Task requirements:
Filter the records below and copy every line containing the word "camera".

**** Given records

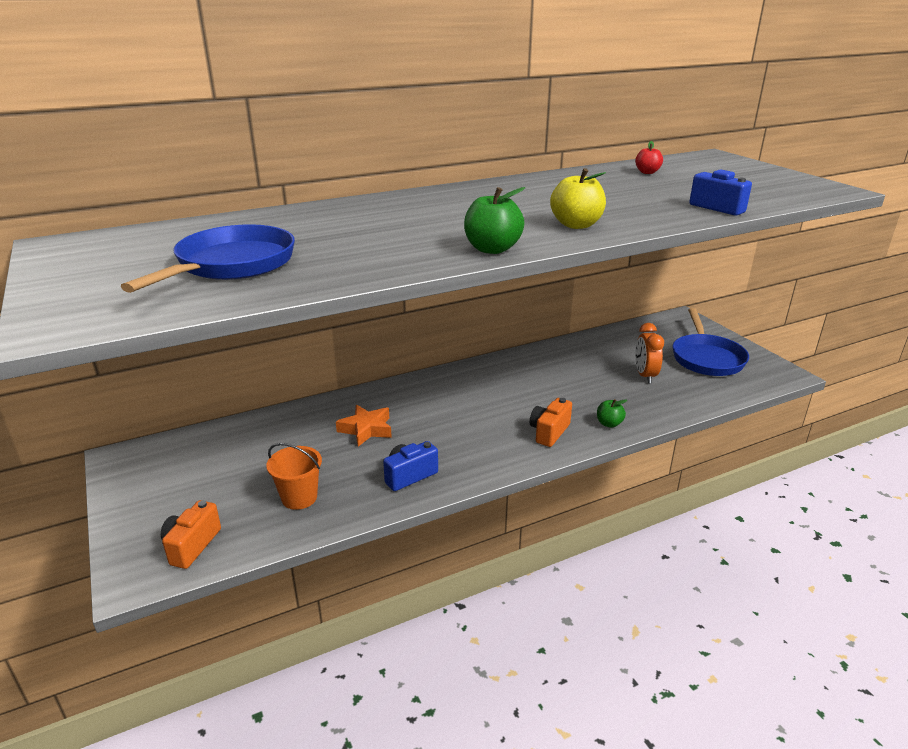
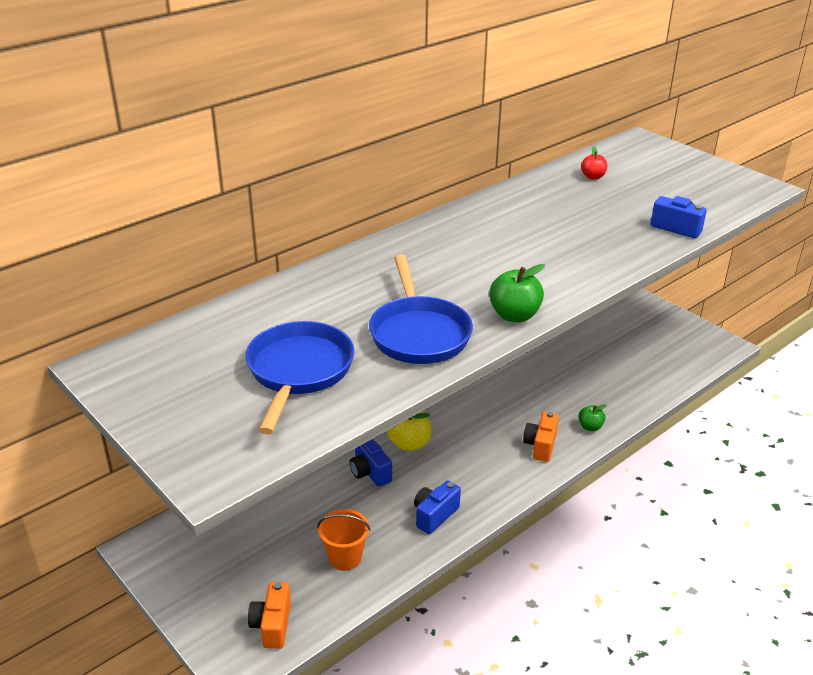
camera: 15 degrees left, 5 degrees up
(366, 429) = (370, 472): orange star -> blue camera
(576, 225) = (568, 270): yellow apple -> yellow apple (409, 443)
(645, 375) = (603, 366): orange clock -> none
(706, 358) = (652, 337): blue pan -> blue pan (418, 333)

********

Response box:
camera: 15 degrees left, 5 degrees up
(366, 429) = (370, 472): orange star -> blue camera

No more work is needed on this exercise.